━━━━━ DATA FOR ANALYSIS
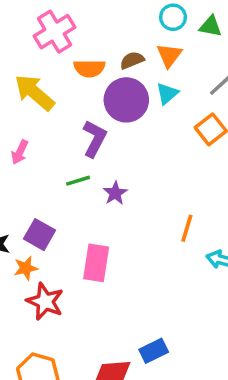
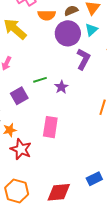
purple L-shape: (94, 139) -> (83, 59), moved
purple square: (39, 235) -> (19, 96), moved, turned 30
blue rectangle: (154, 351) -> (94, 179), moved

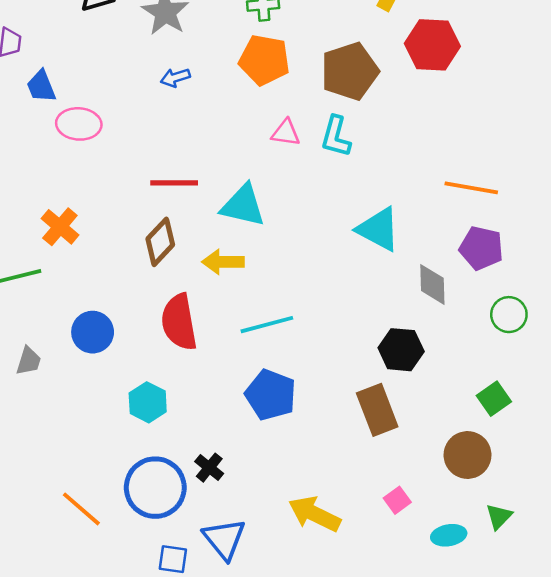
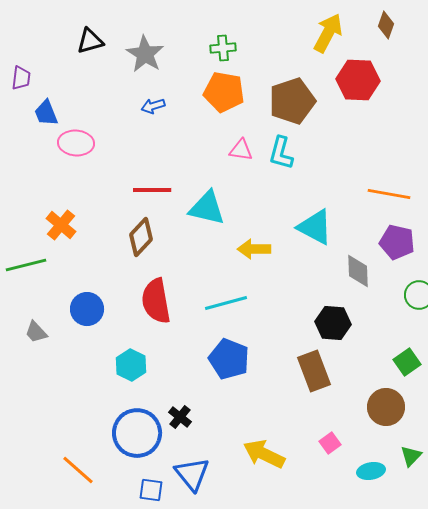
yellow arrow: (223, 262) -> (254, 249), moved
gray trapezoid: (29, 361) -> (36, 332), turned 120
orange line: (81, 509) -> (78, 470), moved

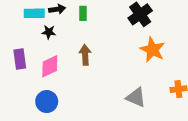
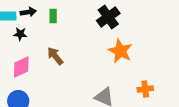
brown arrow: (85, 55) -> (55, 56), turned -36

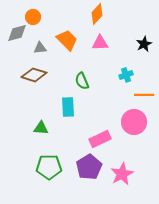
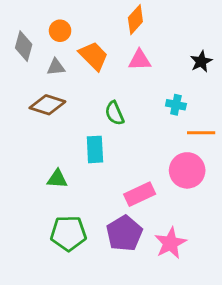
orange circle: (33, 17) -> (60, 31), moved
gray diamond: (17, 33) -> (24, 46), turned -60
cyan cross: (126, 75) -> (176, 105), turned 32

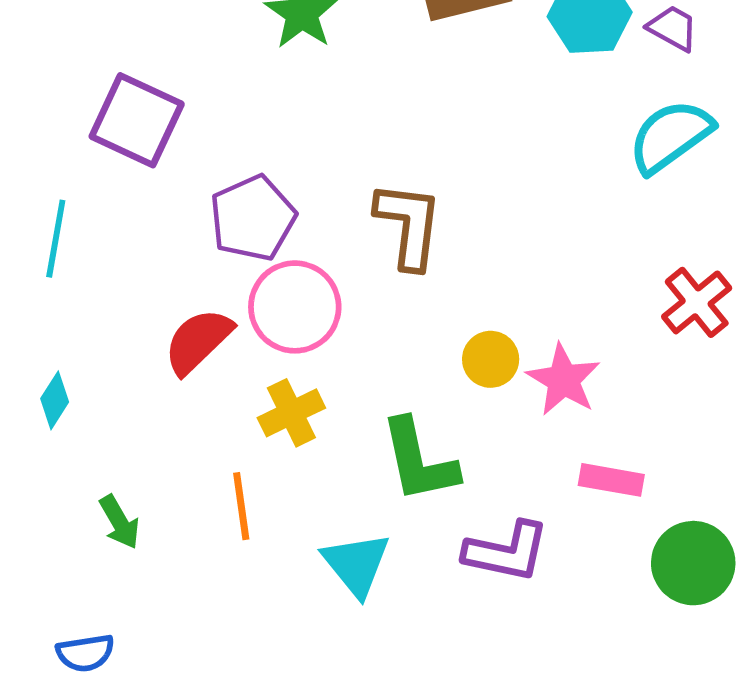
━━━━━━━━━━
-- THE TASK --
Lines of the material that hold the word "purple" should be counted, and the number alone given.

-- RESPONSE FOR THIS EXERCISE --
2